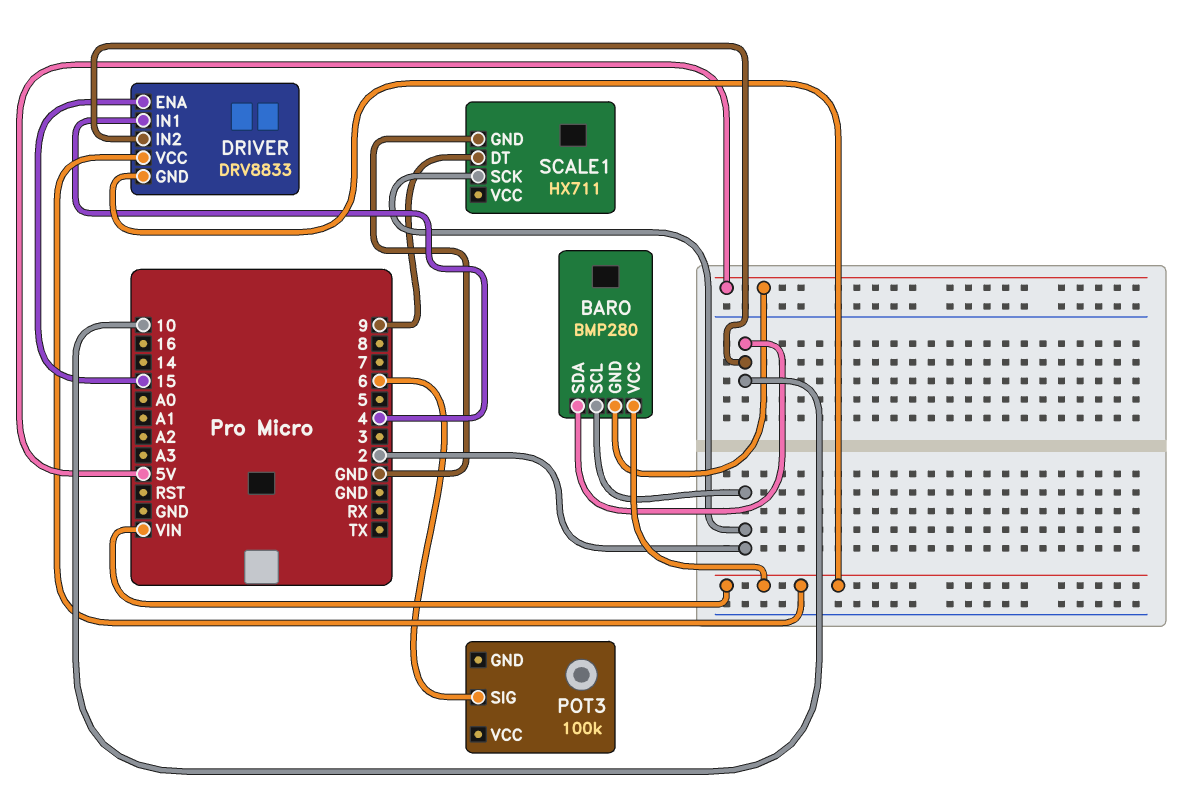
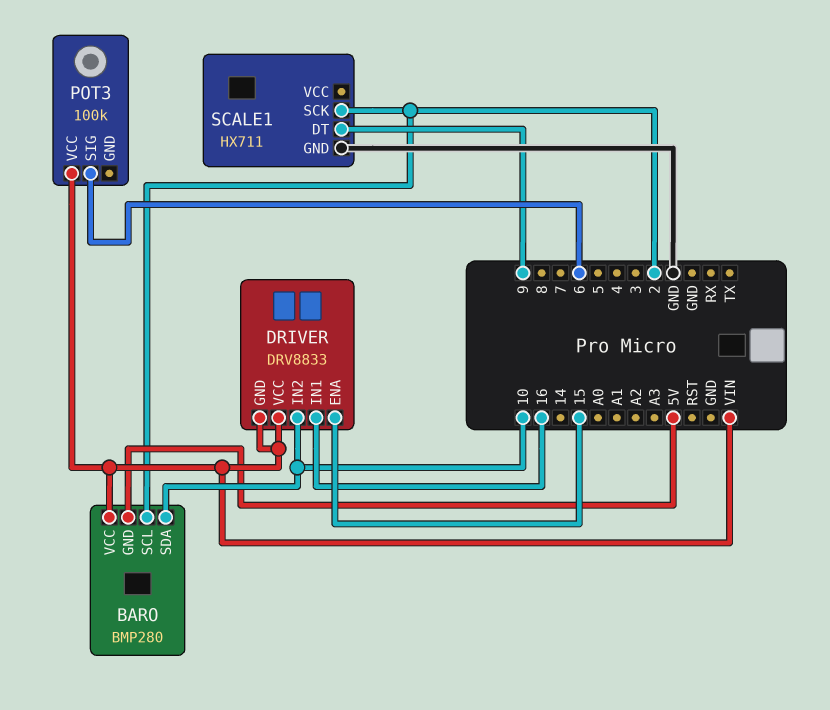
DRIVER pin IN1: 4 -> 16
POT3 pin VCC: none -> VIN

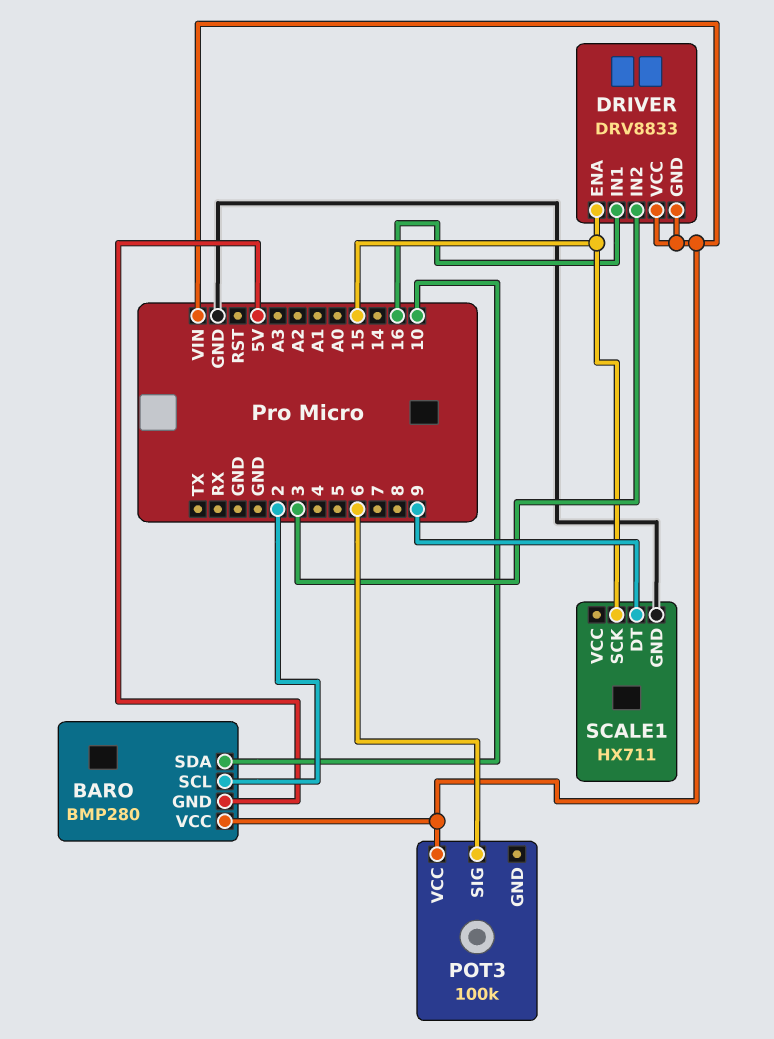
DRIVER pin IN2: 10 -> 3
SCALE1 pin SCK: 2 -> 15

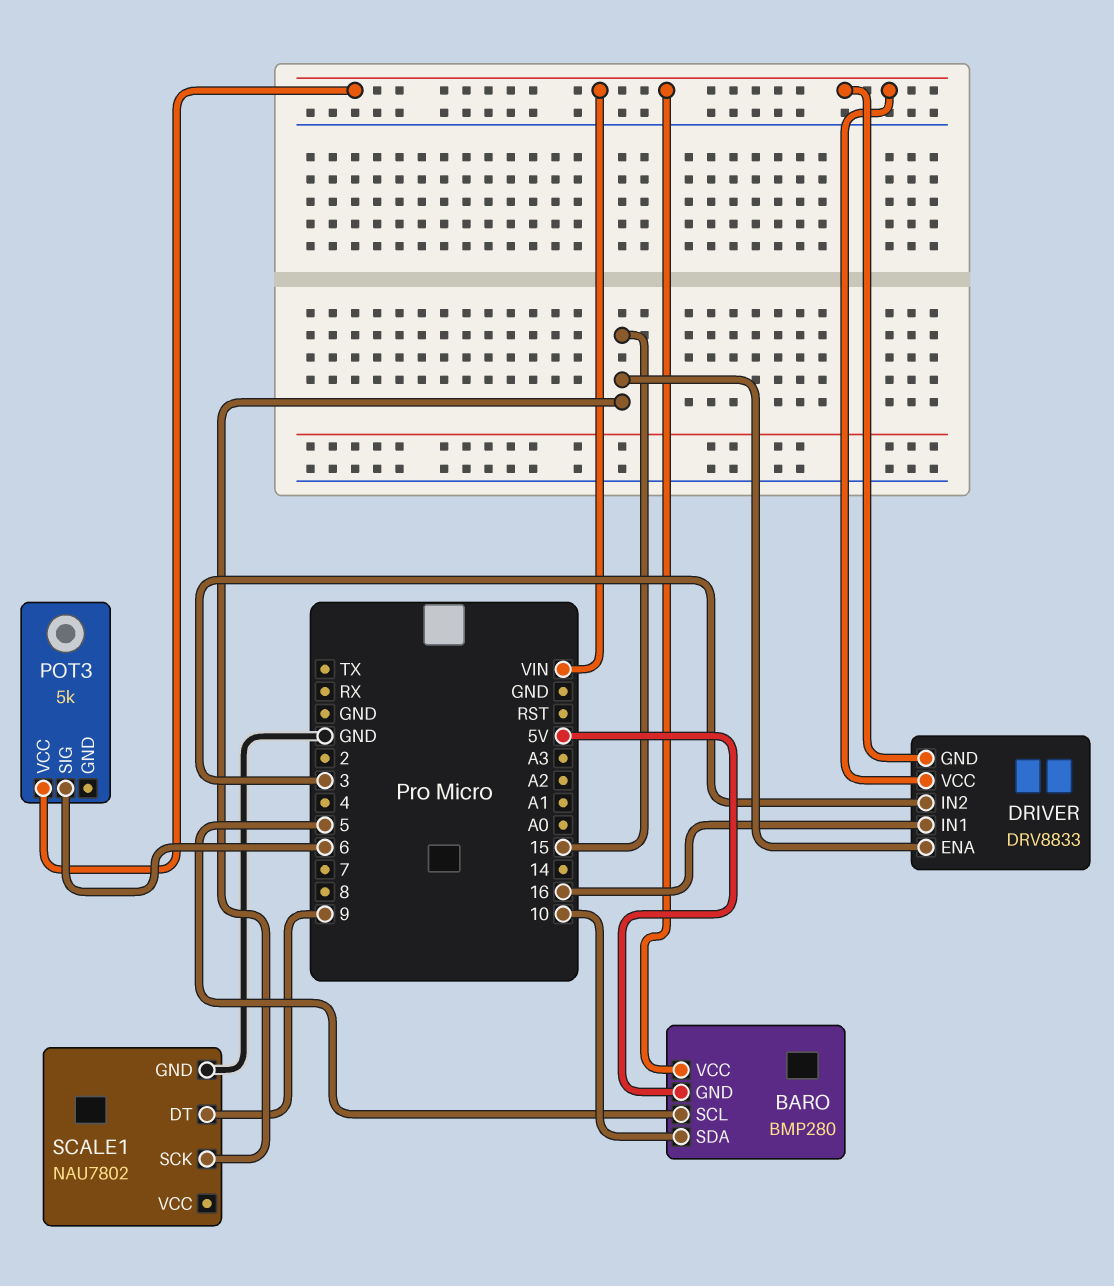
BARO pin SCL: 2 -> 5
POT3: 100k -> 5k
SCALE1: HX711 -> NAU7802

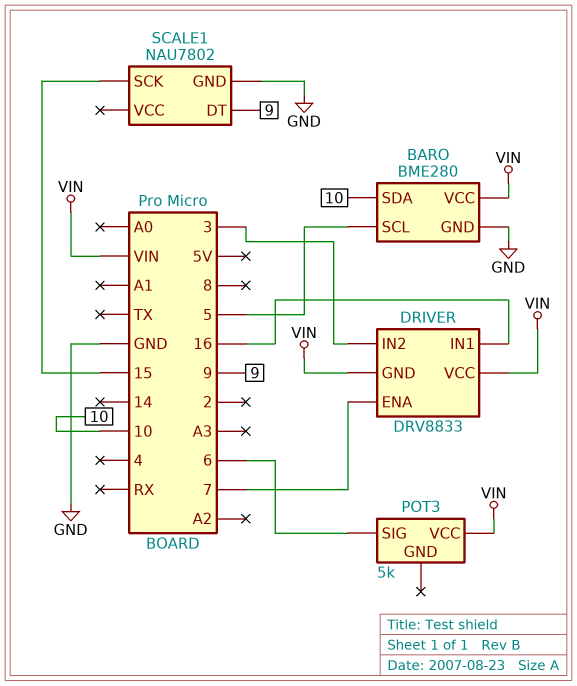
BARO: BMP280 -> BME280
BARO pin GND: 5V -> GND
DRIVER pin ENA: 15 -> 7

(ASSIGNMENT):
Leave out the pictures and transcribe the entries above exactly.

(TASK RESULT):
DRIVER pin IN1: 4 -> 16
POT3 pin VCC: none -> VIN

DRIVER pin IN2: 10 -> 3
SCALE1 pin SCK: 2 -> 15

BARO pin SCL: 2 -> 5
POT3: 100k -> 5k
SCALE1: HX711 -> NAU7802

BARO: BMP280 -> BME280
BARO pin GND: 5V -> GND
DRIVER pin ENA: 15 -> 7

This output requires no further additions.